The task: An exact copy is needed of each line from the one including "V1: 24V (plus" through the last line of the entries, both ends counted, with nothing added.

+++ Records supplied +++

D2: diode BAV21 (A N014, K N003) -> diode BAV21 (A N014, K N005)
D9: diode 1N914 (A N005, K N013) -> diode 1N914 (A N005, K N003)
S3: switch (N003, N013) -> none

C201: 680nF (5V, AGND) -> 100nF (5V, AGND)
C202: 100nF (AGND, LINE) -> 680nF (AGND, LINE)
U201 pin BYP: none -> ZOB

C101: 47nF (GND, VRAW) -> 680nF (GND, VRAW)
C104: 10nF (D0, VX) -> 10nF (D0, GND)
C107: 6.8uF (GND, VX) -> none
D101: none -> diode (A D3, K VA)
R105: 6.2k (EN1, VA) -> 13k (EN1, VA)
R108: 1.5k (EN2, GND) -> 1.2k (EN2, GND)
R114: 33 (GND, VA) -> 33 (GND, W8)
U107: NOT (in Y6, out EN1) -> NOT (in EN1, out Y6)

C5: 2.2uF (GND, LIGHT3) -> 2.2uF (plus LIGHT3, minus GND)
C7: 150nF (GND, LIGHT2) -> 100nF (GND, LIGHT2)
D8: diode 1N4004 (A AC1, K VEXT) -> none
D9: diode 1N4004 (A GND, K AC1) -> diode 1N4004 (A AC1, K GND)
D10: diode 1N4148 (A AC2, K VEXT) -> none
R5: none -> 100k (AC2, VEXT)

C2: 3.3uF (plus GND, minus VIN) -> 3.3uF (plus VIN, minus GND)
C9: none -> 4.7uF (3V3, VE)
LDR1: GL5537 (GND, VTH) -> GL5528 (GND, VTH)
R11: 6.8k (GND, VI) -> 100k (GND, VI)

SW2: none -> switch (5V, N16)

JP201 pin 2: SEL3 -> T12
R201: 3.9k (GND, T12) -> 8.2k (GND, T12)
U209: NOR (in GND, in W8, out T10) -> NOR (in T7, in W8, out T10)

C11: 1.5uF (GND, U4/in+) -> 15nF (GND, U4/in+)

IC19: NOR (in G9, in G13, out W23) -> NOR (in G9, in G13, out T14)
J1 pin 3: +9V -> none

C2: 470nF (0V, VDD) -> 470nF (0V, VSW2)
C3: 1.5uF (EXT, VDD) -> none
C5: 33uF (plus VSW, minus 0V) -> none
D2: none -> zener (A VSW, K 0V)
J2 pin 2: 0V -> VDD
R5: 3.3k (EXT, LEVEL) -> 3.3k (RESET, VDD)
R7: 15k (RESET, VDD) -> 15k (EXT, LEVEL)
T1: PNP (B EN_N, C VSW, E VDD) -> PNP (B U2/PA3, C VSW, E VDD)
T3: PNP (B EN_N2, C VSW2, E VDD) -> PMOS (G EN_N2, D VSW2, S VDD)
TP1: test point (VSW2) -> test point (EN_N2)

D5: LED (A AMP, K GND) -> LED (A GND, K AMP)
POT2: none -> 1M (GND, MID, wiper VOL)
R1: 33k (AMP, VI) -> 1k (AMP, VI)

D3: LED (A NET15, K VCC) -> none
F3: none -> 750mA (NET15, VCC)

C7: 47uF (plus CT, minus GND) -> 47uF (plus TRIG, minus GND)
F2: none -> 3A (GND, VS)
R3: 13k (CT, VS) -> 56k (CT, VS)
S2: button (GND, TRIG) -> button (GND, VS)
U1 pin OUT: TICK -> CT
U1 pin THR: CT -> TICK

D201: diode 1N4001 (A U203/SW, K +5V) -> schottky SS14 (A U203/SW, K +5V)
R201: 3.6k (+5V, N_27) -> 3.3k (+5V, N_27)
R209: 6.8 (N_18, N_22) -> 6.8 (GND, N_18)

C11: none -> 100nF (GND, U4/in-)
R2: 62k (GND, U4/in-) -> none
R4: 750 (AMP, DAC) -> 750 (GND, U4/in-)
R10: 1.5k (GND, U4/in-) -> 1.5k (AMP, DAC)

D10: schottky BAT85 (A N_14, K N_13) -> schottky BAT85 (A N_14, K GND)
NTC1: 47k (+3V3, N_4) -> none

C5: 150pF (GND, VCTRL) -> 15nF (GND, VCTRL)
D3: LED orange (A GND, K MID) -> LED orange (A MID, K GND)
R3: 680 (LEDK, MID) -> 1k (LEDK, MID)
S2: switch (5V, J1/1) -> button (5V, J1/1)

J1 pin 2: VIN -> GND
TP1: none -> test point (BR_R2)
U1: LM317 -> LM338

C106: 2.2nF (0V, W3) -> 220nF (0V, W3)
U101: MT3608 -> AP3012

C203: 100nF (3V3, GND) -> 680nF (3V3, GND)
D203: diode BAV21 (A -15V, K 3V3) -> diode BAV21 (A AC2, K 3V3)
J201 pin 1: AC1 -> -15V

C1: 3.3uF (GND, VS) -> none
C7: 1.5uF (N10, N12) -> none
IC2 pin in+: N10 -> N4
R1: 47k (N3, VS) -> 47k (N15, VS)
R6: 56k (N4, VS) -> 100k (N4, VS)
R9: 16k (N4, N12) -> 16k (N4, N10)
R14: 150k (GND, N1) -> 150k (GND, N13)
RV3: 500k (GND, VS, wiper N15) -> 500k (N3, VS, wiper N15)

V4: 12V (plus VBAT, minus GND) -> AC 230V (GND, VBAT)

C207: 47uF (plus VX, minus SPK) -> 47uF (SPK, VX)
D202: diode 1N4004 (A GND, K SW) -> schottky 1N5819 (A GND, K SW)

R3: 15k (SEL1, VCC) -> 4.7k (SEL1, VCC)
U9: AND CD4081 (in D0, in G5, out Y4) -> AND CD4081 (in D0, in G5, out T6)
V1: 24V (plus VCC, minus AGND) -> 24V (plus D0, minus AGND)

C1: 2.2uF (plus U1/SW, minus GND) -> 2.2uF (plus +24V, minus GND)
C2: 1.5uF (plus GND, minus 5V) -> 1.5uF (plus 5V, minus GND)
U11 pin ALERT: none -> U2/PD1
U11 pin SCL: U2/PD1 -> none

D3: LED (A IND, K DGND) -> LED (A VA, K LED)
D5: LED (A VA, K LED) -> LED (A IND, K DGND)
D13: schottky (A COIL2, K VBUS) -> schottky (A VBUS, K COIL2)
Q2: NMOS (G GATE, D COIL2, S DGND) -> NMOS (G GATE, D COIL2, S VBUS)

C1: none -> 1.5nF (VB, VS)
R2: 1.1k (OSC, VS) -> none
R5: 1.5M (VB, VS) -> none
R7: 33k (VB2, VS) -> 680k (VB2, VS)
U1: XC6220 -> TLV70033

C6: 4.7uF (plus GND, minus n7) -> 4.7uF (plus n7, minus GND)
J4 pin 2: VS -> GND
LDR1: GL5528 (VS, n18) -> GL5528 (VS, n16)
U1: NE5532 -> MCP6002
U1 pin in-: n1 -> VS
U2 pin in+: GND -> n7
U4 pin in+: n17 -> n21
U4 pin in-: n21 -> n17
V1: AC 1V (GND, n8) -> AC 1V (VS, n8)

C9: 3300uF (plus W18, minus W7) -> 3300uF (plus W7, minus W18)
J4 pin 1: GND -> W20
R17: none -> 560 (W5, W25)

+++

Response for this exercise:
V1: 24V (plus VCC, minus AGND) -> 24V (plus D0, minus AGND)

C1: 2.2uF (plus U1/SW, minus GND) -> 2.2uF (plus +24V, minus GND)
C2: 1.5uF (plus GND, minus 5V) -> 1.5uF (plus 5V, minus GND)
U11 pin ALERT: none -> U2/PD1
U11 pin SCL: U2/PD1 -> none

D3: LED (A IND, K DGND) -> LED (A VA, K LED)
D5: LED (A VA, K LED) -> LED (A IND, K DGND)
D13: schottky (A COIL2, K VBUS) -> schottky (A VBUS, K COIL2)
Q2: NMOS (G GATE, D COIL2, S DGND) -> NMOS (G GATE, D COIL2, S VBUS)

C1: none -> 1.5nF (VB, VS)
R2: 1.1k (OSC, VS) -> none
R5: 1.5M (VB, VS) -> none
R7: 33k (VB2, VS) -> 680k (VB2, VS)
U1: XC6220 -> TLV70033

C6: 4.7uF (plus GND, minus n7) -> 4.7uF (plus n7, minus GND)
J4 pin 2: VS -> GND
LDR1: GL5528 (VS, n18) -> GL5528 (VS, n16)
U1: NE5532 -> MCP6002
U1 pin in-: n1 -> VS
U2 pin in+: GND -> n7
U4 pin in+: n17 -> n21
U4 pin in-: n21 -> n17
V1: AC 1V (GND, n8) -> AC 1V (VS, n8)

C9: 3300uF (plus W18, minus W7) -> 3300uF (plus W7, minus W18)
J4 pin 1: GND -> W20
R17: none -> 560 (W5, W25)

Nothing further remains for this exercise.